**Prompt:** All of the records should be given back exactly and in full.

Top of Exercise inputs

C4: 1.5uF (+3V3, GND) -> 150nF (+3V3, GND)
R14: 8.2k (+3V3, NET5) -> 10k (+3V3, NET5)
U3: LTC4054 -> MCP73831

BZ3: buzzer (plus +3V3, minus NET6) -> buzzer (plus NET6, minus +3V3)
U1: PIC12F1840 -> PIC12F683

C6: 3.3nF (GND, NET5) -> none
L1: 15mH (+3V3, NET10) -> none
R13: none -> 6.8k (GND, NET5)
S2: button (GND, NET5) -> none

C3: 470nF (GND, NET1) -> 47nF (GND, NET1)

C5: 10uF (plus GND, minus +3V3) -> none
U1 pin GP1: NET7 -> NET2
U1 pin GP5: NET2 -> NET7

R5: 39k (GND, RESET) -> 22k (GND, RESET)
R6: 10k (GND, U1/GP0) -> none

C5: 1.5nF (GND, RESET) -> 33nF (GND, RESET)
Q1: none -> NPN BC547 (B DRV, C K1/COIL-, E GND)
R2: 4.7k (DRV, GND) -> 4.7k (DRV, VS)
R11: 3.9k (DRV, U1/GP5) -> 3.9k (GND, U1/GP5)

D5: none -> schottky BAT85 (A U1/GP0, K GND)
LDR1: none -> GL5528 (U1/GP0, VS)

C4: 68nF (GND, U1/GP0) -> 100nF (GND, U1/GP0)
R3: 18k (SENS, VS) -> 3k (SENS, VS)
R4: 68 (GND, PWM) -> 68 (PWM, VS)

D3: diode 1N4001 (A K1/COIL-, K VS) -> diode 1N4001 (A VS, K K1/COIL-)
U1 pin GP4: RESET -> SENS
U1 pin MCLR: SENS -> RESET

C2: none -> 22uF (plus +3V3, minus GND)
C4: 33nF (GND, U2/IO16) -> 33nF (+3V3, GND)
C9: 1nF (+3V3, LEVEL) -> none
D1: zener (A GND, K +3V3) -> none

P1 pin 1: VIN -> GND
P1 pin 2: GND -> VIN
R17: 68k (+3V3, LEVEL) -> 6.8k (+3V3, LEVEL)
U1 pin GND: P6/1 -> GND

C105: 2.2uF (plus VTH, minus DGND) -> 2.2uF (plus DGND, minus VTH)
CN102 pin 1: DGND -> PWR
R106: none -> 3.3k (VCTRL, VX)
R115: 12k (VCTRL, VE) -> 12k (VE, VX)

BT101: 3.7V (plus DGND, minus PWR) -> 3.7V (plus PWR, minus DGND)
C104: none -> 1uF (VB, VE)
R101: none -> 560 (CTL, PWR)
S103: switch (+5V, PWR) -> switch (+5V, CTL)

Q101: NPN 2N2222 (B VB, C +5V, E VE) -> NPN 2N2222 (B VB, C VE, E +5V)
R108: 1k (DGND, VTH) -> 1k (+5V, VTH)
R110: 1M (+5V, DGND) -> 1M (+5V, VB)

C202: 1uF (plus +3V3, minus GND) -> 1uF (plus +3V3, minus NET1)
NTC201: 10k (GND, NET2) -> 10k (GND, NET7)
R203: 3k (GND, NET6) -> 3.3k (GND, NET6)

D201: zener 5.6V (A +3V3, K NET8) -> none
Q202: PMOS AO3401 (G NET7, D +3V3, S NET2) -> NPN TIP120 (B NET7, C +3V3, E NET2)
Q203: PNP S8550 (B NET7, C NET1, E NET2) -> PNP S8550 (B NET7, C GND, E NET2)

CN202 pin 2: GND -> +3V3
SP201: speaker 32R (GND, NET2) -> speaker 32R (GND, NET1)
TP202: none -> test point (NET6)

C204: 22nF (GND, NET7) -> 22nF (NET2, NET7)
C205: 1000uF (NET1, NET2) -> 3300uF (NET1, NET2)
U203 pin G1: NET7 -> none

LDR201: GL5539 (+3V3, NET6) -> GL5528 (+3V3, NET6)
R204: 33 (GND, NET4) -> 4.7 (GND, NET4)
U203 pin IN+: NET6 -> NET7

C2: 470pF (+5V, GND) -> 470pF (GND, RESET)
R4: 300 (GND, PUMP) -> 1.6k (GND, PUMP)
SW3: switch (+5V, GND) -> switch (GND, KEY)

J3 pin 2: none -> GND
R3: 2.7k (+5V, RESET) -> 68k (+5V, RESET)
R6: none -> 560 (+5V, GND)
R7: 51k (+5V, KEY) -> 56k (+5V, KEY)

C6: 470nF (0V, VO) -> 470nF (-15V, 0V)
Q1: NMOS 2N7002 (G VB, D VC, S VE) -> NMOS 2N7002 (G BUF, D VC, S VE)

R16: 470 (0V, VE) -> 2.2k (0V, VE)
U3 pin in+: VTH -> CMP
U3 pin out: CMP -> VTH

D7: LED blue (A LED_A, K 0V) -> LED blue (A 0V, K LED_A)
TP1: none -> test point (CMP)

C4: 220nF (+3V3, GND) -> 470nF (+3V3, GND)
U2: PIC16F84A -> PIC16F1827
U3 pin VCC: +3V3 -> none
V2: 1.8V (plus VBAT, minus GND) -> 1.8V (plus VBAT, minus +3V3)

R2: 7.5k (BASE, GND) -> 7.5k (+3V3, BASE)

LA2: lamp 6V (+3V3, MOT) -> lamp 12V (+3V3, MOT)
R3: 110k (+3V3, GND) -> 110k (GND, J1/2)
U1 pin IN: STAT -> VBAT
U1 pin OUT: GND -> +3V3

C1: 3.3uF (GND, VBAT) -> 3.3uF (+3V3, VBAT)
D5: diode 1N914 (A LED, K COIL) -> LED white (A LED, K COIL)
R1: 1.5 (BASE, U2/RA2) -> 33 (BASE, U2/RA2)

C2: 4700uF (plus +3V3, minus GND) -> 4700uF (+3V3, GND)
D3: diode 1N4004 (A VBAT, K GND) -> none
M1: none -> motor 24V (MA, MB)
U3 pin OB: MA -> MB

Bottom of Exercise inputs

**Response to this exercise:**
C4: 1.5uF (+3V3, GND) -> 150nF (+3V3, GND)
R14: 8.2k (+3V3, NET5) -> 10k (+3V3, NET5)
U3: LTC4054 -> MCP73831

BZ3: buzzer (plus +3V3, minus NET6) -> buzzer (plus NET6, minus +3V3)
U1: PIC12F1840 -> PIC12F683

C6: 3.3nF (GND, NET5) -> none
L1: 15mH (+3V3, NET10) -> none
R13: none -> 6.8k (GND, NET5)
S2: button (GND, NET5) -> none

C3: 470nF (GND, NET1) -> 47nF (GND, NET1)

C5: 10uF (plus GND, minus +3V3) -> none
U1 pin GP1: NET7 -> NET2
U1 pin GP5: NET2 -> NET7

R5: 39k (GND, RESET) -> 22k (GND, RESET)
R6: 10k (GND, U1/GP0) -> none

C5: 1.5nF (GND, RESET) -> 33nF (GND, RESET)
Q1: none -> NPN BC547 (B DRV, C K1/COIL-, E GND)
R2: 4.7k (DRV, GND) -> 4.7k (DRV, VS)
R11: 3.9k (DRV, U1/GP5) -> 3.9k (GND, U1/GP5)

D5: none -> schottky BAT85 (A U1/GP0, K GND)
LDR1: none -> GL5528 (U1/GP0, VS)

C4: 68nF (GND, U1/GP0) -> 100nF (GND, U1/GP0)
R3: 18k (SENS, VS) -> 3k (SENS, VS)
R4: 68 (GND, PWM) -> 68 (PWM, VS)

D3: diode 1N4001 (A K1/COIL-, K VS) -> diode 1N4001 (A VS, K K1/COIL-)
U1 pin GP4: RESET -> SENS
U1 pin MCLR: SENS -> RESET

C2: none -> 22uF (plus +3V3, minus GND)
C4: 33nF (GND, U2/IO16) -> 33nF (+3V3, GND)
C9: 1nF (+3V3, LEVEL) -> none
D1: zener (A GND, K +3V3) -> none

P1 pin 1: VIN -> GND
P1 pin 2: GND -> VIN
R17: 68k (+3V3, LEVEL) -> 6.8k (+3V3, LEVEL)
U1 pin GND: P6/1 -> GND

C105: 2.2uF (plus VTH, minus DGND) -> 2.2uF (plus DGND, minus VTH)
CN102 pin 1: DGND -> PWR
R106: none -> 3.3k (VCTRL, VX)
R115: 12k (VCTRL, VE) -> 12k (VE, VX)

BT101: 3.7V (plus DGND, minus PWR) -> 3.7V (plus PWR, minus DGND)
C104: none -> 1uF (VB, VE)
R101: none -> 560 (CTL, PWR)
S103: switch (+5V, PWR) -> switch (+5V, CTL)

Q101: NPN 2N2222 (B VB, C +5V, E VE) -> NPN 2N2222 (B VB, C VE, E +5V)
R108: 1k (DGND, VTH) -> 1k (+5V, VTH)
R110: 1M (+5V, DGND) -> 1M (+5V, VB)

C202: 1uF (plus +3V3, minus GND) -> 1uF (plus +3V3, minus NET1)
NTC201: 10k (GND, NET2) -> 10k (GND, NET7)
R203: 3k (GND, NET6) -> 3.3k (GND, NET6)

D201: zener 5.6V (A +3V3, K NET8) -> none
Q202: PMOS AO3401 (G NET7, D +3V3, S NET2) -> NPN TIP120 (B NET7, C +3V3, E NET2)
Q203: PNP S8550 (B NET7, C NET1, E NET2) -> PNP S8550 (B NET7, C GND, E NET2)

CN202 pin 2: GND -> +3V3
SP201: speaker 32R (GND, NET2) -> speaker 32R (GND, NET1)
TP202: none -> test point (NET6)

C204: 22nF (GND, NET7) -> 22nF (NET2, NET7)
C205: 1000uF (NET1, NET2) -> 3300uF (NET1, NET2)
U203 pin G1: NET7 -> none

LDR201: GL5539 (+3V3, NET6) -> GL5528 (+3V3, NET6)
R204: 33 (GND, NET4) -> 4.7 (GND, NET4)
U203 pin IN+: NET6 -> NET7

C2: 470pF (+5V, GND) -> 470pF (GND, RESET)
R4: 300 (GND, PUMP) -> 1.6k (GND, PUMP)
SW3: switch (+5V, GND) -> switch (GND, KEY)

J3 pin 2: none -> GND
R3: 2.7k (+5V, RESET) -> 68k (+5V, RESET)
R6: none -> 560 (+5V, GND)
R7: 51k (+5V, KEY) -> 56k (+5V, KEY)

C6: 470nF (0V, VO) -> 470nF (-15V, 0V)
Q1: NMOS 2N7002 (G VB, D VC, S VE) -> NMOS 2N7002 (G BUF, D VC, S VE)

R16: 470 (0V, VE) -> 2.2k (0V, VE)
U3 pin in+: VTH -> CMP
U3 pin out: CMP -> VTH

D7: LED blue (A LED_A, K 0V) -> LED blue (A 0V, K LED_A)
TP1: none -> test point (CMP)

C4: 220nF (+3V3, GND) -> 470nF (+3V3, GND)
U2: PIC16F84A -> PIC16F1827
U3 pin VCC: +3V3 -> none
V2: 1.8V (plus VBAT, minus GND) -> 1.8V (plus VBAT, minus +3V3)

R2: 7.5k (BASE, GND) -> 7.5k (+3V3, BASE)

LA2: lamp 6V (+3V3, MOT) -> lamp 12V (+3V3, MOT)
R3: 110k (+3V3, GND) -> 110k (GND, J1/2)
U1 pin IN: STAT -> VBAT
U1 pin OUT: GND -> +3V3

C1: 3.3uF (GND, VBAT) -> 3.3uF (+3V3, VBAT)
D5: diode 1N914 (A LED, K COIL) -> LED white (A LED, K COIL)
R1: 1.5 (BASE, U2/RA2) -> 33 (BASE, U2/RA2)

C2: 4700uF (plus +3V3, minus GND) -> 4700uF (+3V3, GND)
D3: diode 1N4004 (A VBAT, K GND) -> none
M1: none -> motor 24V (MA, MB)
U3 pin OB: MA -> MB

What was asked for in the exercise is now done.